## Prompt
Down to the last character, write out the records below.

## Data for the task

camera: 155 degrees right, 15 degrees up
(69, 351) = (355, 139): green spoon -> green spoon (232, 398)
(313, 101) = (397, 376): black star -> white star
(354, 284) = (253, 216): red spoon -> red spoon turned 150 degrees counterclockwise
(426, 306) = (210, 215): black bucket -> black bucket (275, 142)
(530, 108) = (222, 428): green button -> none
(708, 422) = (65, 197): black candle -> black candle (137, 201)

## Solution below
camera: 155 degrees right, 15 degrees up
(69, 351) = (355, 139): green spoon -> green spoon (232, 398)
(313, 101) = (397, 376): black star -> white star
(354, 284) = (253, 216): red spoon -> red spoon turned 150 degrees counterclockwise
(426, 306) = (210, 215): black bucket -> black bucket (275, 142)
(530, 108) = (222, 428): green button -> none
(708, 422) = (65, 197): black candle -> black candle (137, 201)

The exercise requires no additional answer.